---------- Excerpted records

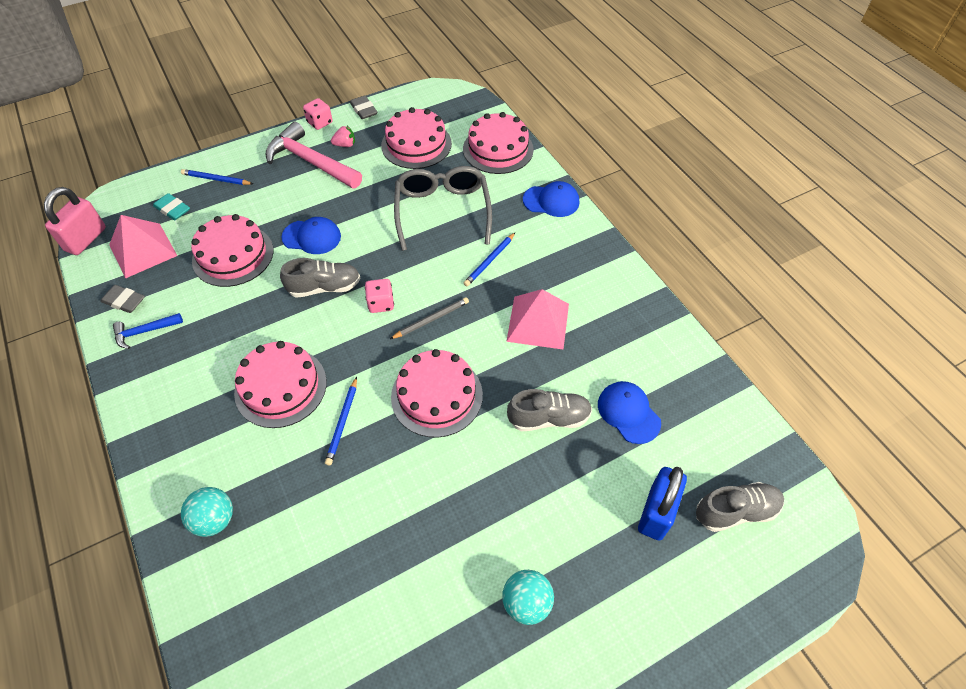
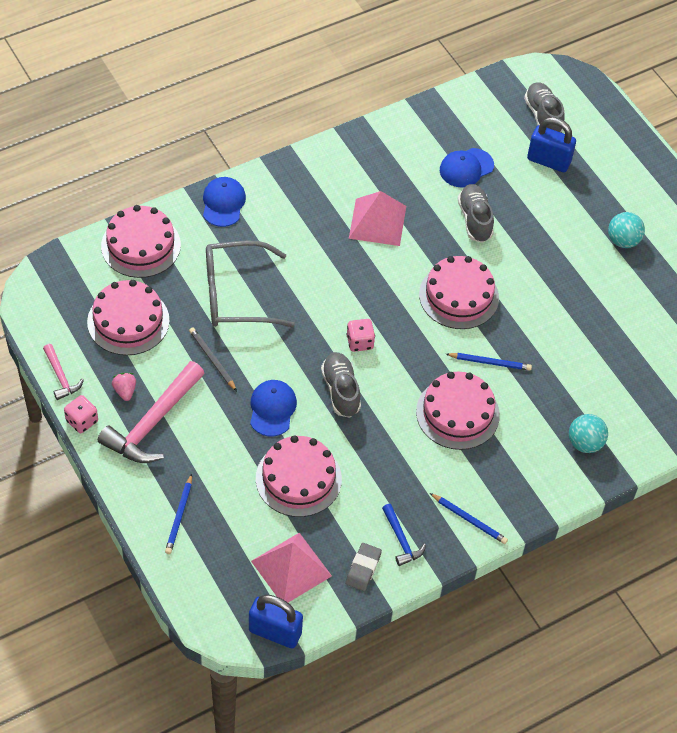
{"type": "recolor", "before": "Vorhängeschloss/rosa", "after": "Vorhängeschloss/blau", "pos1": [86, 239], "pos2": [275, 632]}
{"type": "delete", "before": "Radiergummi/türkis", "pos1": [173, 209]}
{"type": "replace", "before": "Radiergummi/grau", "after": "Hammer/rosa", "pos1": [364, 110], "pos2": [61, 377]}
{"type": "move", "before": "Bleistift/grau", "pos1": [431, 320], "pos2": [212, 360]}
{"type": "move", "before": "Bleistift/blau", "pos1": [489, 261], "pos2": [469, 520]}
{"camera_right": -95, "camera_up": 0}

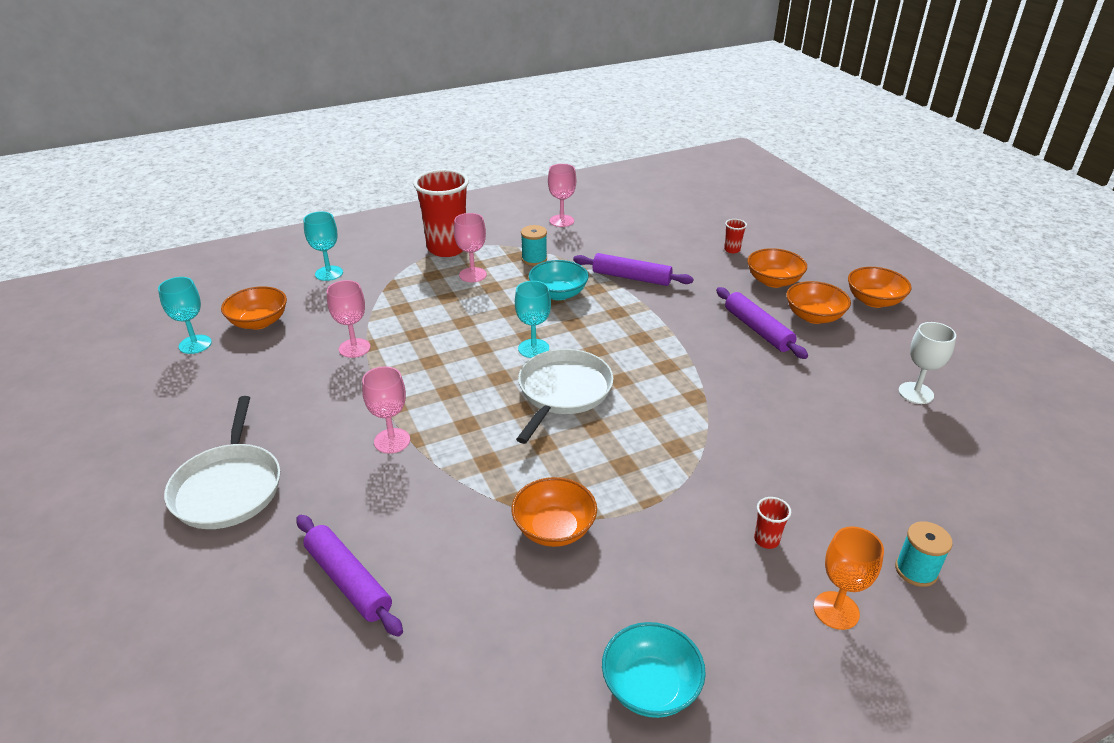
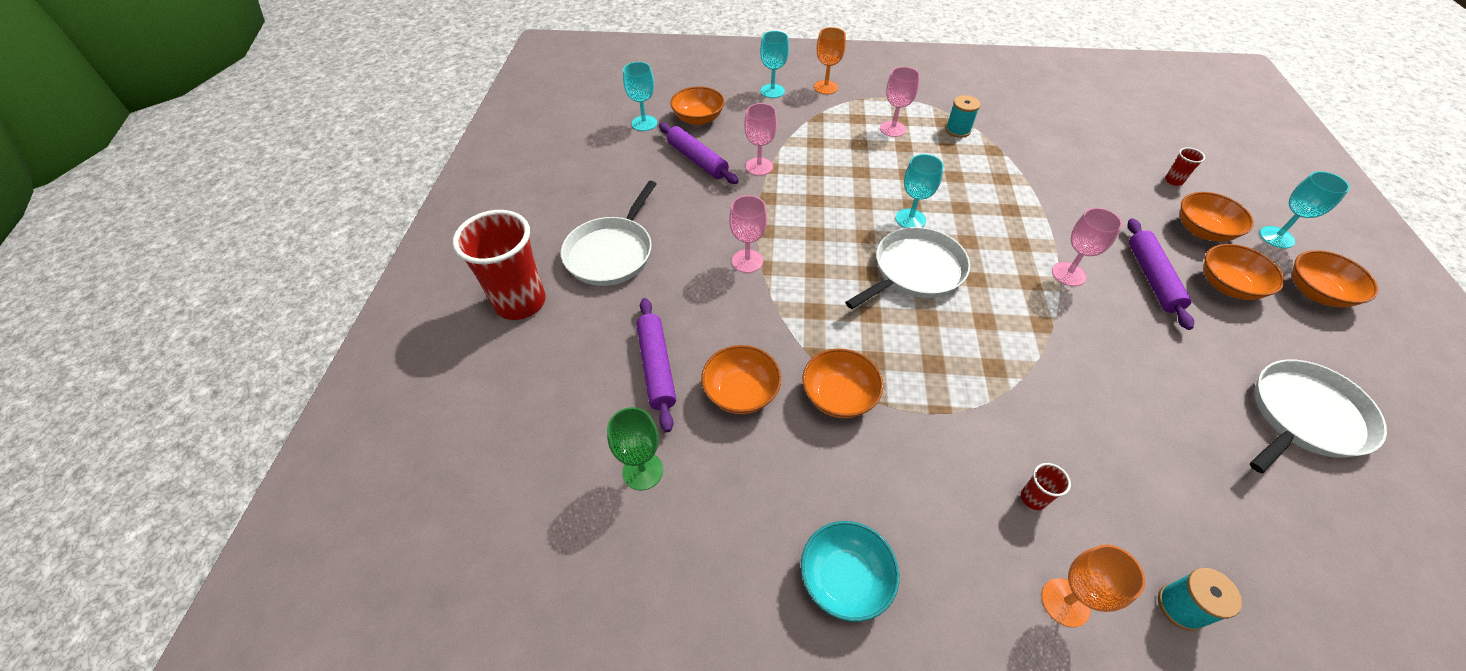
{"type": "move", "before": "Becher/rot", "pos1": [447, 248], "pos2": [520, 302]}
{"type": "delete", "before": "Schüssel/türkis", "pos1": [558, 293]}
{"type": "move", "before": "Kelch/rosa", "pos1": [561, 221], "pos2": [1068, 274]}
{"type": "move", "before": "Nudelholz/lila", "pos1": [631, 277], "pos2": [697, 160]}
{"type": "replace", "before": "Kelch/weiß", "after": "Pfanne/weiß", "pos1": [915, 393], "pos2": [1304, 417]}
{"type": "insert", "after": "Kelch/grün", "pos2": [643, 471]}
{"type": "insert", "after": "Schüssel/orange", "pos2": [741, 392]}
{"type": "insert", "after": "Kelch/orange", "pos2": [826, 87]}
{"type": "insert", "after": "Kelch/türkis", "pos2": [1276, 237]}
{"camera_right": 30, "camera_up": 15}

--------------------

What is expected —
Count, in the records above, the lines that contain the word "Radiergummi"; the answer is that number alone.

Response below —
2